• EXERCISE DESCRIPTION
Establish how many lines of the material below contain the string "bocal". Return that number by itself.

• INFORMATION PROVIDED
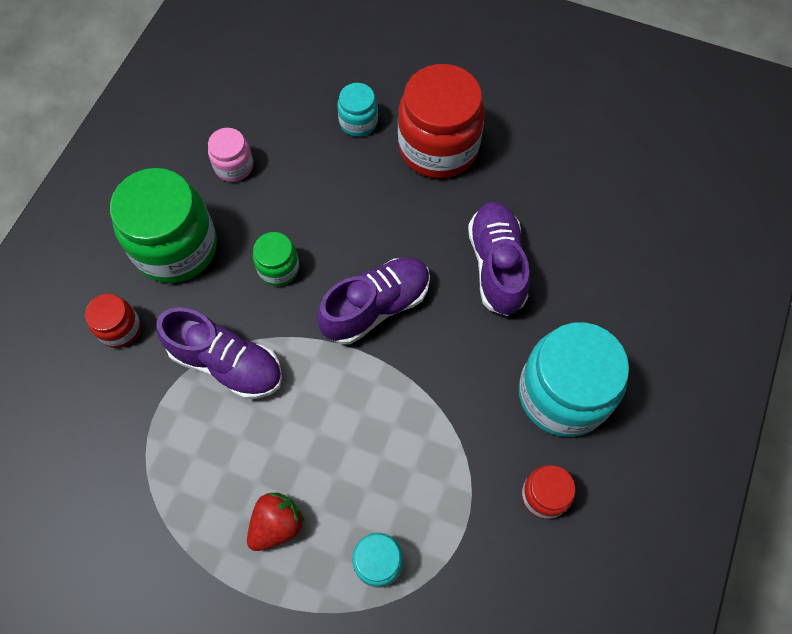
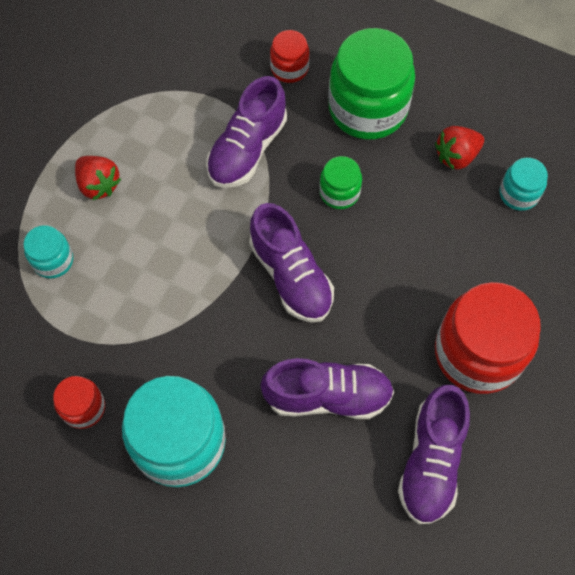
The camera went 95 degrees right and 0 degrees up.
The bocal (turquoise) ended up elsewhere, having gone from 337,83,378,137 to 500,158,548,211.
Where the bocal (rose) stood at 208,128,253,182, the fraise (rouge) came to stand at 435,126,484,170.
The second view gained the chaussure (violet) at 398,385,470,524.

• TASK ANSWER
2